Swap each "rotated" for "turned" in the lines from the first one through the line containing "green star: moved 3 px up", and reproduce those lines with everything else unchanged.

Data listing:
□ □ □ □ □

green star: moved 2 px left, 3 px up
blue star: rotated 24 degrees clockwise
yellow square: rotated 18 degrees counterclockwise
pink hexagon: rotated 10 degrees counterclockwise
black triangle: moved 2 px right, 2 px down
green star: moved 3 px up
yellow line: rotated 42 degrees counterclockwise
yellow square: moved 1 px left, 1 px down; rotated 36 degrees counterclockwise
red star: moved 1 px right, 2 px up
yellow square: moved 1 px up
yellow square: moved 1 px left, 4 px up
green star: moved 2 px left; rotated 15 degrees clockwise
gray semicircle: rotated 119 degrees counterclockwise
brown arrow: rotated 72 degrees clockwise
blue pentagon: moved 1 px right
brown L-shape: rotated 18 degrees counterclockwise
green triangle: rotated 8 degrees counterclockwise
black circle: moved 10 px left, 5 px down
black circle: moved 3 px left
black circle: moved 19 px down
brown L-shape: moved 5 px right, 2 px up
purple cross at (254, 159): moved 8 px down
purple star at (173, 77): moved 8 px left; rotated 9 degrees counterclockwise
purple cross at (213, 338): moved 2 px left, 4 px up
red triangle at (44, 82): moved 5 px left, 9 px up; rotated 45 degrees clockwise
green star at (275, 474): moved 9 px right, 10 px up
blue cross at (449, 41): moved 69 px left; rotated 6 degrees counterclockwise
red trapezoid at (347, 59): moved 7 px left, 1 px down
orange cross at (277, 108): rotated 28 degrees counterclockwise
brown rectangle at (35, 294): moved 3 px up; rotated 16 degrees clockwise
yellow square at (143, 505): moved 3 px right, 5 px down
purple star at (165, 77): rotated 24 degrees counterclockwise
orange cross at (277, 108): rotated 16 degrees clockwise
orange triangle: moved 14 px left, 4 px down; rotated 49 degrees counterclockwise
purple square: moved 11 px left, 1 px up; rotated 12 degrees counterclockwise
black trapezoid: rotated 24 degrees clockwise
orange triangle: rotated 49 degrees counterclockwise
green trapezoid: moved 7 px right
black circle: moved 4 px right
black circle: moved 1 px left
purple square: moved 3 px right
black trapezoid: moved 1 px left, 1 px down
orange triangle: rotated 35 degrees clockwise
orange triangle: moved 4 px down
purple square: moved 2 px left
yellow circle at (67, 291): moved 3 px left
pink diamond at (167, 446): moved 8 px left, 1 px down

□ □ □ □ □

• _Expected answer_:
green star: moved 2 px left, 3 px up
blue star: turned 24 degrees clockwise
yellow square: turned 18 degrees counterclockwise
pink hexagon: turned 10 degrees counterclockwise
black triangle: moved 2 px right, 2 px down
green star: moved 3 px up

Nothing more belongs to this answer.